An exact reproduction of the entries is needed. Keep all pictures out of it.

Change listing data:
▶
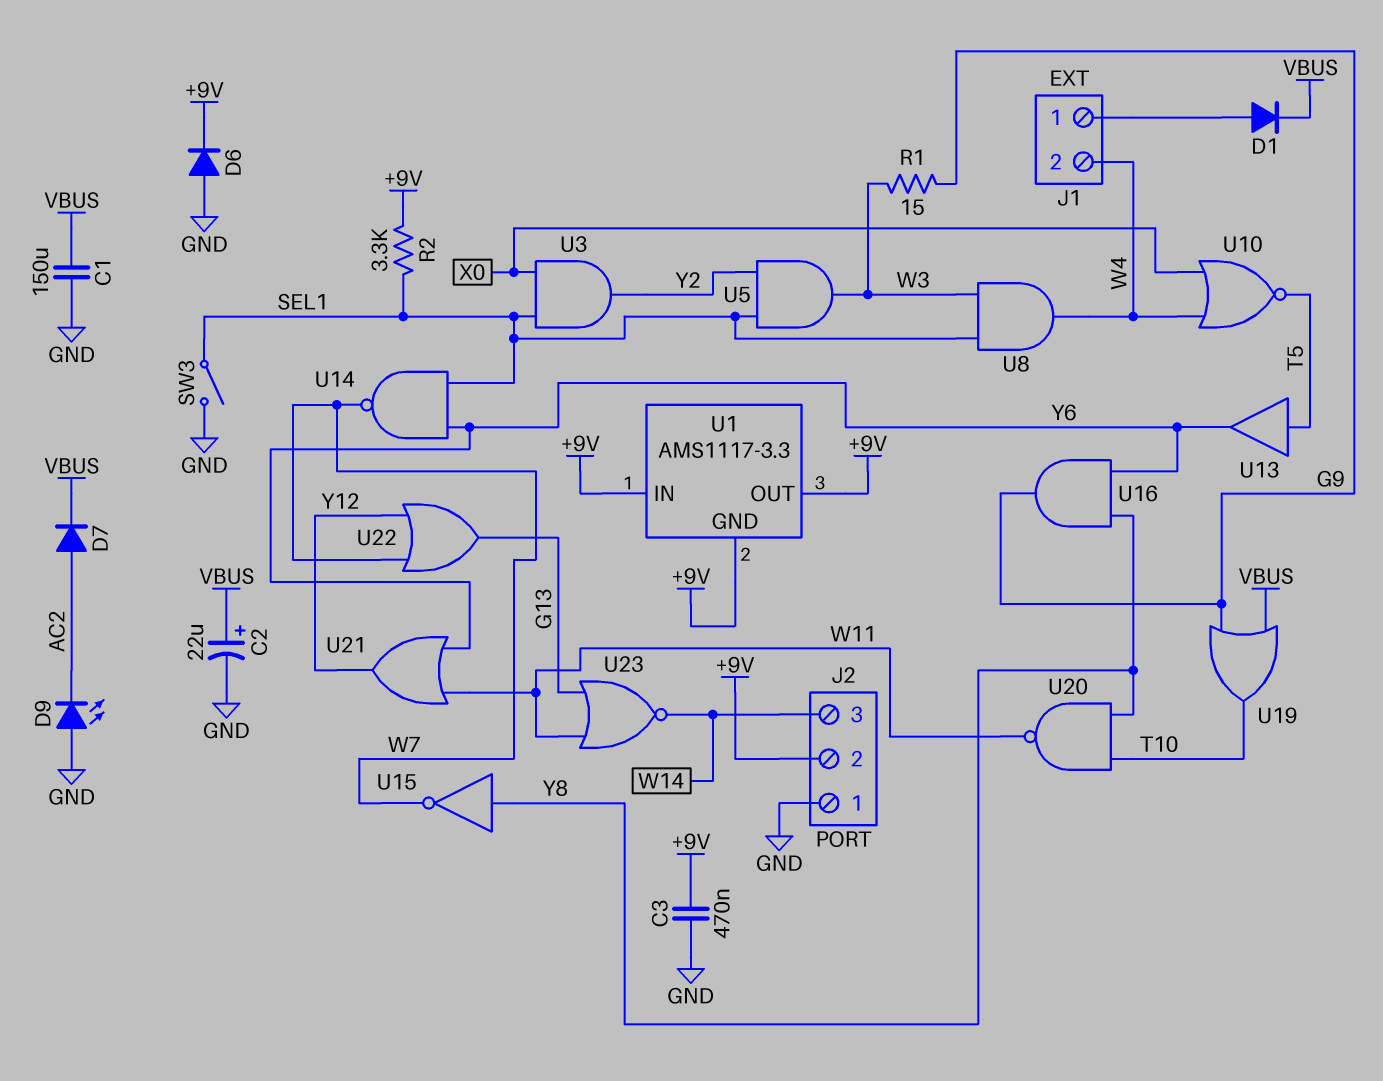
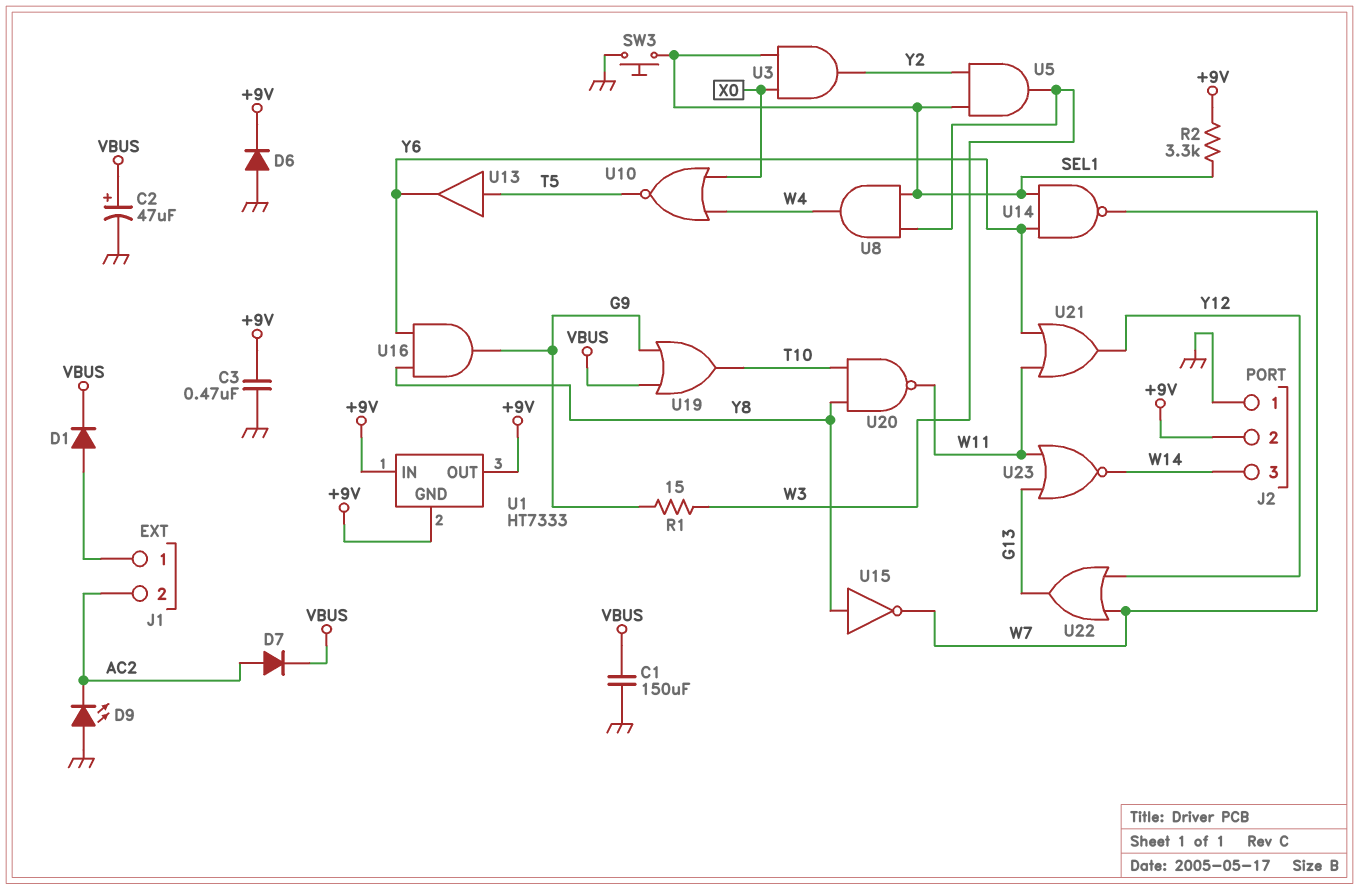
C2: 22uF (plus VBUS, minus GND) -> 47uF (plus VBUS, minus GND)
J1 pin 2: W4 -> AC2
SW3: switch (GND, SEL1) -> button (GND, SEL1)
U1: AMS1117-3.3 -> HT7333

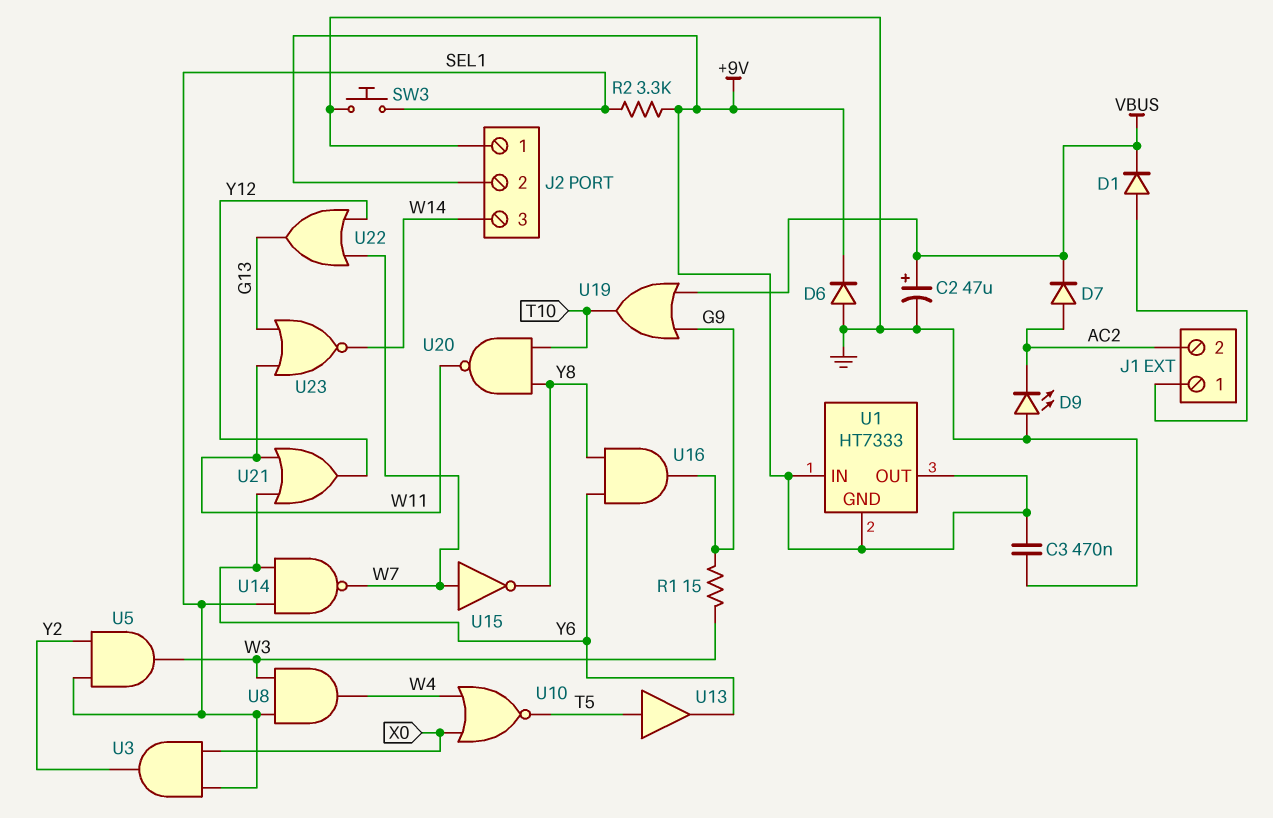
C1: 150uF (GND, VBUS) -> none
U15: NOT (in Y8, out W7) -> NOT (in W7, out Y8)

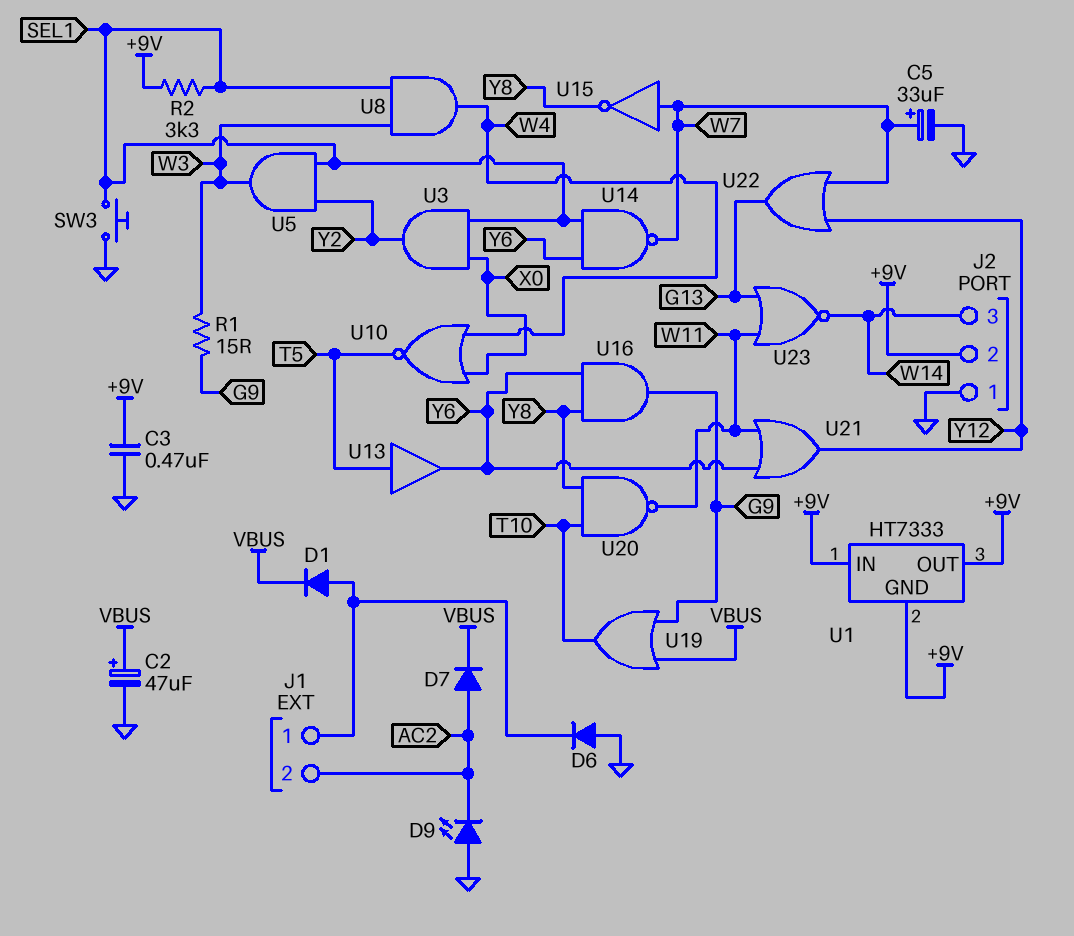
C5: none -> 33uF (plus W7, minus GND)
D6: diode (A GND, K +9V) -> diode (A GND, K J1/1)

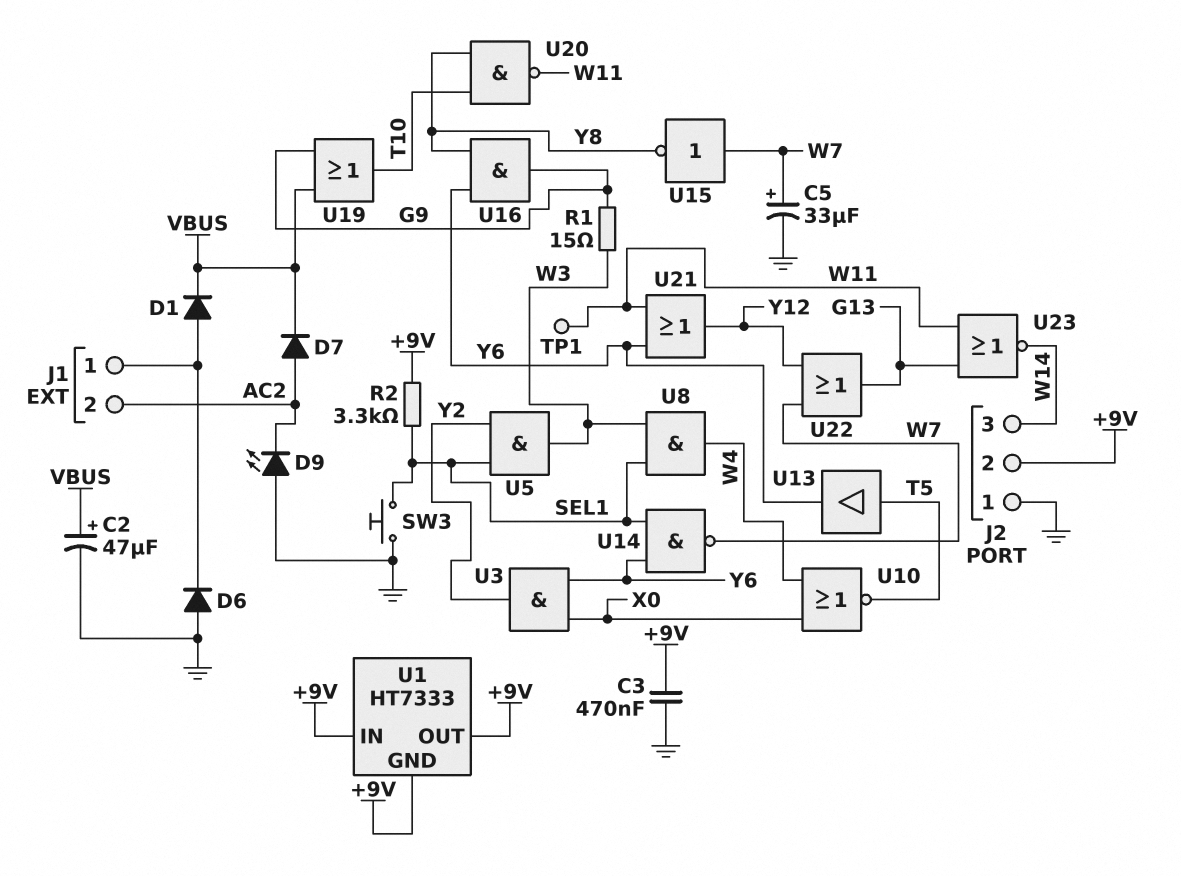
TP1: none -> test point (W11)
U3: AND (in SEL1, in X0, out Y2) -> AND (in X0, in Y6, out Y2)

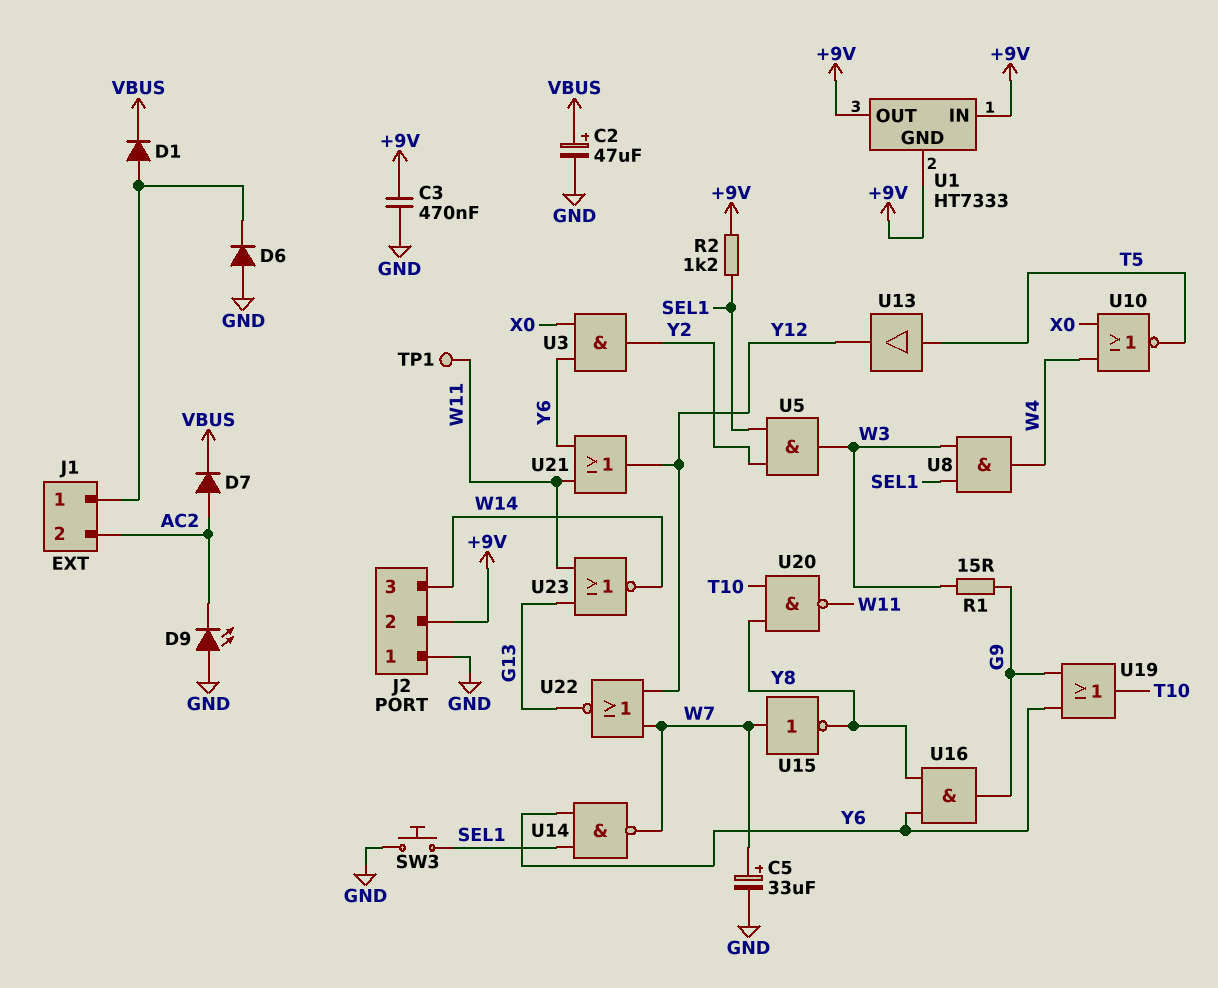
R2: 3.3k (+9V, SEL1) -> 1.2k (+9V, SEL1)
U13: buffer (in T5, out Y6) -> buffer (in T5, out Y12)
U19: OR (in G9, in VBUS, out T10) -> OR (in G9, in Y6, out T10)
U22: OR (in W7, in Y12, out G13) -> NOR (in W7, in Y12, out G13)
◀
> **Response area**
C2: 22uF (plus VBUS, minus GND) -> 47uF (plus VBUS, minus GND)
J1 pin 2: W4 -> AC2
SW3: switch (GND, SEL1) -> button (GND, SEL1)
U1: AMS1117-3.3 -> HT7333

C1: 150uF (GND, VBUS) -> none
U15: NOT (in Y8, out W7) -> NOT (in W7, out Y8)

C5: none -> 33uF (plus W7, minus GND)
D6: diode (A GND, K +9V) -> diode (A GND, K J1/1)

TP1: none -> test point (W11)
U3: AND (in SEL1, in X0, out Y2) -> AND (in X0, in Y6, out Y2)

R2: 3.3k (+9V, SEL1) -> 1.2k (+9V, SEL1)
U13: buffer (in T5, out Y6) -> buffer (in T5, out Y12)
U19: OR (in G9, in VBUS, out T10) -> OR (in G9, in Y6, out T10)
U22: OR (in W7, in Y12, out G13) -> NOR (in W7, in Y12, out G13)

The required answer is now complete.